Data:

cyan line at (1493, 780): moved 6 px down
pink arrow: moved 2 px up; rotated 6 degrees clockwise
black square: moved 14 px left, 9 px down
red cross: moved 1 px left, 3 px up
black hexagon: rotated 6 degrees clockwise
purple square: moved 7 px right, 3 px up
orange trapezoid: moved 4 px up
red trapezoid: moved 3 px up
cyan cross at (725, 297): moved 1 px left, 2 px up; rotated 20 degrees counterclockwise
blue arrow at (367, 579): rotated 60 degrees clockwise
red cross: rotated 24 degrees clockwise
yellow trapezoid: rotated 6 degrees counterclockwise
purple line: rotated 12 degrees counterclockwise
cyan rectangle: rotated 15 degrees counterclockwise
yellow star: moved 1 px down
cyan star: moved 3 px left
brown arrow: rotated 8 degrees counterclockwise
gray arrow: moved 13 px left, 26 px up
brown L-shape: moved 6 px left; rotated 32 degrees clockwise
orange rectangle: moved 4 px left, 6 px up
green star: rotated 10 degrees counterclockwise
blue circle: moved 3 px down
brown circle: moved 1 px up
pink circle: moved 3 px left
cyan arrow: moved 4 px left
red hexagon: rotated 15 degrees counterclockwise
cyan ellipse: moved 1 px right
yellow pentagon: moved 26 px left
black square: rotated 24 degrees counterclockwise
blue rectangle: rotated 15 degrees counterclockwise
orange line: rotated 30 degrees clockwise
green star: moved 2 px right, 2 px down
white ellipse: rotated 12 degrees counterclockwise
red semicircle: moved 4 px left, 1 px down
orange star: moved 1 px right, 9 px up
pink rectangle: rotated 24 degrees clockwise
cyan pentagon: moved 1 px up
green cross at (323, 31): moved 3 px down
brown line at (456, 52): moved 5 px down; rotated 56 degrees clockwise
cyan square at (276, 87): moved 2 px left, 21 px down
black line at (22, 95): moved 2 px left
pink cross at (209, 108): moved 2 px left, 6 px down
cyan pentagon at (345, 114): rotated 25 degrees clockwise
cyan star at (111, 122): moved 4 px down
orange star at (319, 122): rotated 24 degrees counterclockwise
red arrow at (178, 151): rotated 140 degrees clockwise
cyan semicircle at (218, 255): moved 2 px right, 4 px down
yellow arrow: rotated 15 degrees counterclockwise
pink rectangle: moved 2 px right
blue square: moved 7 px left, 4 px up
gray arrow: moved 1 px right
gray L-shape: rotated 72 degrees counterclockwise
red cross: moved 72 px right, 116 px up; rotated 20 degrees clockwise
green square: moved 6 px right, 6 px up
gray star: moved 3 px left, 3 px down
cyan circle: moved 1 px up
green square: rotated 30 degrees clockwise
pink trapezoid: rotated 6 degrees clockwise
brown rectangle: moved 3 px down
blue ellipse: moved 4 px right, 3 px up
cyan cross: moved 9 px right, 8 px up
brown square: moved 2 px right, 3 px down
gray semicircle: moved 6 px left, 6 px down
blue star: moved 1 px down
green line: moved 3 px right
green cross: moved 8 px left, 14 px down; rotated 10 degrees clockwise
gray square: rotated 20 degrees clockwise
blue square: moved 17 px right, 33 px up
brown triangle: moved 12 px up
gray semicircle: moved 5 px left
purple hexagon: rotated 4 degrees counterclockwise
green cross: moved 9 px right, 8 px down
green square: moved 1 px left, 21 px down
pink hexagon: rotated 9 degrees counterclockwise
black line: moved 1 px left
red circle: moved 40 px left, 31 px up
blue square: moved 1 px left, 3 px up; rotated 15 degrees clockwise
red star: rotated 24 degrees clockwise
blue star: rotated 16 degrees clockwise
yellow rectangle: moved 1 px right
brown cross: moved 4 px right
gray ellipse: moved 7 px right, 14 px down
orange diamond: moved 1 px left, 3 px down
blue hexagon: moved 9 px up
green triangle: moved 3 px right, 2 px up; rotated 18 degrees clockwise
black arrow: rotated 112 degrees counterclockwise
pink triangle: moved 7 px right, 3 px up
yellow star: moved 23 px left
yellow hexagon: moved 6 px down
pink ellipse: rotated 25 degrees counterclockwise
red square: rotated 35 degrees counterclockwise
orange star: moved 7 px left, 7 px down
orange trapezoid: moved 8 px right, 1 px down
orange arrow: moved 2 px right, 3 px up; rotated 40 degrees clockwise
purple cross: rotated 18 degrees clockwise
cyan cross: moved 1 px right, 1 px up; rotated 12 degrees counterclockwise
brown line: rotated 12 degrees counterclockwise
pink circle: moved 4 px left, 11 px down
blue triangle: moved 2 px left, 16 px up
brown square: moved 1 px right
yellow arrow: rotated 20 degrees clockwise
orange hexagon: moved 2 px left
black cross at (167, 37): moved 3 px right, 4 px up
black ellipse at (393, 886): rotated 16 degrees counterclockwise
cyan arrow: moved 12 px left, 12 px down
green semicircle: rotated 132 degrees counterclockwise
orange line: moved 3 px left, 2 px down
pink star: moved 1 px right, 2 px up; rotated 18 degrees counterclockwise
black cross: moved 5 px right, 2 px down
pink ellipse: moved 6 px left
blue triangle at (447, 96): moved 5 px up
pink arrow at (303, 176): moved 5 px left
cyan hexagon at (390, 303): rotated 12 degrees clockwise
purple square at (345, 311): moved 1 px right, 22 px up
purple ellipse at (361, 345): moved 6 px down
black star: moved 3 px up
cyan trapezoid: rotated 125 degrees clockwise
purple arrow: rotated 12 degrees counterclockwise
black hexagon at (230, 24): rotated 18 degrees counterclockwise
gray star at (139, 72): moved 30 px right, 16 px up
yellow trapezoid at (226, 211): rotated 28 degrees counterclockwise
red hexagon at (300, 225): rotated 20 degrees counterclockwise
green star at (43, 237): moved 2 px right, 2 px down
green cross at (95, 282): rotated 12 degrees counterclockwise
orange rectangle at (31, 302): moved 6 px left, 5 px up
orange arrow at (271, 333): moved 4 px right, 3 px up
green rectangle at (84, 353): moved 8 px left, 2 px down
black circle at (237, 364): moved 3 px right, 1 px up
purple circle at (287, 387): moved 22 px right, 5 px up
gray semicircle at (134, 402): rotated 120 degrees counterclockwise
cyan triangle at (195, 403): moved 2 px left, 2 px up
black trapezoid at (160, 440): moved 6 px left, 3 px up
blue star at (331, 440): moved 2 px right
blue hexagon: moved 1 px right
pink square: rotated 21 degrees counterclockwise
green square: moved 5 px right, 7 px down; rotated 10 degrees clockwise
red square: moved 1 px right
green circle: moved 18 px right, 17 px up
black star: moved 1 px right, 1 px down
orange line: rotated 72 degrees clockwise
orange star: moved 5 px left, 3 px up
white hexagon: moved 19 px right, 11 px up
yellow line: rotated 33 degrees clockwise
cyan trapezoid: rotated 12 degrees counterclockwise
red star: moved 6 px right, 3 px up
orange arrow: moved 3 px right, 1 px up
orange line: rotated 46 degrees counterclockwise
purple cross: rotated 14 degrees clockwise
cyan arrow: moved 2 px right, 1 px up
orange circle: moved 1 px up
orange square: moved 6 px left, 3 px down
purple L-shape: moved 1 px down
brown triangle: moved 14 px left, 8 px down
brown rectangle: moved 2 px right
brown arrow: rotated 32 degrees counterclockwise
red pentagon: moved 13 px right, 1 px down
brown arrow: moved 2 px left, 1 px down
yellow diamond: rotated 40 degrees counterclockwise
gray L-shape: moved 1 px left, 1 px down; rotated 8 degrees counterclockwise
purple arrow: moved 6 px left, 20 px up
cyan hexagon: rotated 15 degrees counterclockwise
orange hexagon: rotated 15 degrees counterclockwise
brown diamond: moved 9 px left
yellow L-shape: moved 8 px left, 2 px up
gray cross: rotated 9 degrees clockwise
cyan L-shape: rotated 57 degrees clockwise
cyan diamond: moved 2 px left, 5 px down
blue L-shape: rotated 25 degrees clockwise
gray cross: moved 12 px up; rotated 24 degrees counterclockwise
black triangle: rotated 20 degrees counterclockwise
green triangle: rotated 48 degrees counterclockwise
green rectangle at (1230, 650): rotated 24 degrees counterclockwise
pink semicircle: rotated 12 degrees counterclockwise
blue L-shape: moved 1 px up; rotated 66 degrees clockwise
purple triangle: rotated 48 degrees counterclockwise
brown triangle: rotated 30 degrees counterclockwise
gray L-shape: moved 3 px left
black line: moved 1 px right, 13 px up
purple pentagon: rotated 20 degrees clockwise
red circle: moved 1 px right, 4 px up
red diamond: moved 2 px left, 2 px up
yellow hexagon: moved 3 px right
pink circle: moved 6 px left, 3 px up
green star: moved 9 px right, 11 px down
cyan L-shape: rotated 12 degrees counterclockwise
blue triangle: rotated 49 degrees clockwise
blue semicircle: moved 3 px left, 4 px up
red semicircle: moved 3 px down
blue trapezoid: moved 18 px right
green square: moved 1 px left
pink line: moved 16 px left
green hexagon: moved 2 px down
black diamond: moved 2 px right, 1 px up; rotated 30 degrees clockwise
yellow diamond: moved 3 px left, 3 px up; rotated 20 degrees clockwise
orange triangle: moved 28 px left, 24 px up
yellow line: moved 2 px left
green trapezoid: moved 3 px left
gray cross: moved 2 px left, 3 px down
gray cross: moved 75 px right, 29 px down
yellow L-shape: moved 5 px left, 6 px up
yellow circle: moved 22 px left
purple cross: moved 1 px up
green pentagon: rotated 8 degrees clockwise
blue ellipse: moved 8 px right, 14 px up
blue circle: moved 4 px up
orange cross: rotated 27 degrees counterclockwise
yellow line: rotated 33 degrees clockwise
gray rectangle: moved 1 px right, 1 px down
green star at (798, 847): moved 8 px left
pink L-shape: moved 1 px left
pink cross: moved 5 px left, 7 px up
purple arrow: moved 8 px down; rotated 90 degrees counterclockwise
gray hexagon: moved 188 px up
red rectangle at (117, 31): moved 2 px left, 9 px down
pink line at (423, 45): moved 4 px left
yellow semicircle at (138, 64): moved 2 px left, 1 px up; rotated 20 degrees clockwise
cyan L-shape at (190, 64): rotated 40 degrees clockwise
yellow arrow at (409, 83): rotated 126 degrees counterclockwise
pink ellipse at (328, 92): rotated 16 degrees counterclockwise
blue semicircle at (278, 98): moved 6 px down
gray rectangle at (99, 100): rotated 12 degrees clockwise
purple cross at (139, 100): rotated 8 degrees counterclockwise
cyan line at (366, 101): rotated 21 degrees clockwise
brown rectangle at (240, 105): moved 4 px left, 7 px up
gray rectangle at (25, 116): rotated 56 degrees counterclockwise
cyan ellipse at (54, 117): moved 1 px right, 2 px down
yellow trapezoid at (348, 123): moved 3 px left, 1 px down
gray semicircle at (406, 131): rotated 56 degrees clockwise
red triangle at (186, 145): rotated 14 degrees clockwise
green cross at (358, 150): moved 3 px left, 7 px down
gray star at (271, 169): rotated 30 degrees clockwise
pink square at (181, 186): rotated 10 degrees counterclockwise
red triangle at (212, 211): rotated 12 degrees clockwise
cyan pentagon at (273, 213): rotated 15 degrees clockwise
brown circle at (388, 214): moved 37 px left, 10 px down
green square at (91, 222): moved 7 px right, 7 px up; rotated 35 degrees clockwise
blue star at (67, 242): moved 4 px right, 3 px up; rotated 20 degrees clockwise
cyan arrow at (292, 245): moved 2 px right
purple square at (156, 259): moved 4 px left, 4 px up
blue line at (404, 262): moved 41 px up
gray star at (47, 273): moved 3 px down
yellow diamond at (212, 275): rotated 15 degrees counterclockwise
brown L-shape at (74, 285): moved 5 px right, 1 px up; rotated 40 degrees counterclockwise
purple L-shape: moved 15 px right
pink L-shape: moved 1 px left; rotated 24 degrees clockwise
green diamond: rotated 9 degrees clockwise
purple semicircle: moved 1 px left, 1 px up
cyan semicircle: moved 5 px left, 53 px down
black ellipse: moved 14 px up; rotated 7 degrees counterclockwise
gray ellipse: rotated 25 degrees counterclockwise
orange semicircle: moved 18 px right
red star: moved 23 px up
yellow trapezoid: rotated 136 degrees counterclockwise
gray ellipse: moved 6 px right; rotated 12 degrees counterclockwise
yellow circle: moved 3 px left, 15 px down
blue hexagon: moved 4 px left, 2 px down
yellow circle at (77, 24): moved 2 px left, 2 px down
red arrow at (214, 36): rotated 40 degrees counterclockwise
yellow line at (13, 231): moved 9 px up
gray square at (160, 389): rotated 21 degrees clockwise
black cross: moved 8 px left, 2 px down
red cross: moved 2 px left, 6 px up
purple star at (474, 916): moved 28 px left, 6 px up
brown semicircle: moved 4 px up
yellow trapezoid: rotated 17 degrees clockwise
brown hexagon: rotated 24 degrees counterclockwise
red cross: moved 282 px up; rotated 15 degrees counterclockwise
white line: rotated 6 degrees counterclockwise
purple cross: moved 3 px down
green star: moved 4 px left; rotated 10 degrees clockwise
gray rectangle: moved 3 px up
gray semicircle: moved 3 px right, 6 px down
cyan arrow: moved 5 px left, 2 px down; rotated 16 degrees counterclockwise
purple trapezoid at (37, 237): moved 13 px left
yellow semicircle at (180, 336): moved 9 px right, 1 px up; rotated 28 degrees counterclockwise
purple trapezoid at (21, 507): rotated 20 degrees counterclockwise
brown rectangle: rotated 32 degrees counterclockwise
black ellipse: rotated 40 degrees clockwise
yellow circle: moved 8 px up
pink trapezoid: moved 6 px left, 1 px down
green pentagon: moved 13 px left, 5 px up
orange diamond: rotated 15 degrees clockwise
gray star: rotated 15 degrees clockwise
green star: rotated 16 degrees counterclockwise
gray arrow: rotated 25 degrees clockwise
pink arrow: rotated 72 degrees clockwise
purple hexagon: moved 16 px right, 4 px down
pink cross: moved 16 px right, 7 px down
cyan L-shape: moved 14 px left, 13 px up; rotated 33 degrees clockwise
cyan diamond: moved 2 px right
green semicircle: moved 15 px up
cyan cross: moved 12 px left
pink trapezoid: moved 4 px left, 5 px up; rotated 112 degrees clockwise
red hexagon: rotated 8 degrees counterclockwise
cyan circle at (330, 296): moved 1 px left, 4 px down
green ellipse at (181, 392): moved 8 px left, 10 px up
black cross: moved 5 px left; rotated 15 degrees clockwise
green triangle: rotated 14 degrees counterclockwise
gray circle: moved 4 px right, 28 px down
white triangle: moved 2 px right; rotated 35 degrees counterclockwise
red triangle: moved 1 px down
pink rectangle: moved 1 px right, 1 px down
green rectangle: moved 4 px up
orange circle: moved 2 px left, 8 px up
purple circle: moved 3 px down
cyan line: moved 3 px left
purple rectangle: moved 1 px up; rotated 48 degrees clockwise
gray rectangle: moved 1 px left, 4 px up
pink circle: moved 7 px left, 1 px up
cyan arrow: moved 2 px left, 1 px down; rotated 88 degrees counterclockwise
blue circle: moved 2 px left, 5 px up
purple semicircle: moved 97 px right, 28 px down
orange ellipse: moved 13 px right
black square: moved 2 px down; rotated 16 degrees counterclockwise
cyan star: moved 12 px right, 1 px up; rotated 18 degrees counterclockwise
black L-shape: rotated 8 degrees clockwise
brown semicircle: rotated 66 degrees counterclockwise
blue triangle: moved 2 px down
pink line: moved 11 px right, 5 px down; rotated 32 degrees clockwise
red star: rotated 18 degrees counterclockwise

Task to carry out: Copy the data from its start through the line containing "red cross: rotated 24 degrees clockwise", putting "parallelogram" wherever "trapezoid" appears and leaving everything else the same.

Full answer:
cyan line at (1493, 780): moved 6 px down
pink arrow: moved 2 px up; rotated 6 degrees clockwise
black square: moved 14 px left, 9 px down
red cross: moved 1 px left, 3 px up
black hexagon: rotated 6 degrees clockwise
purple square: moved 7 px right, 3 px up
orange parallelogram: moved 4 px up
red parallelogram: moved 3 px up
cyan cross at (725, 297): moved 1 px left, 2 px up; rotated 20 degrees counterclockwise
blue arrow at (367, 579): rotated 60 degrees clockwise
red cross: rotated 24 degrees clockwise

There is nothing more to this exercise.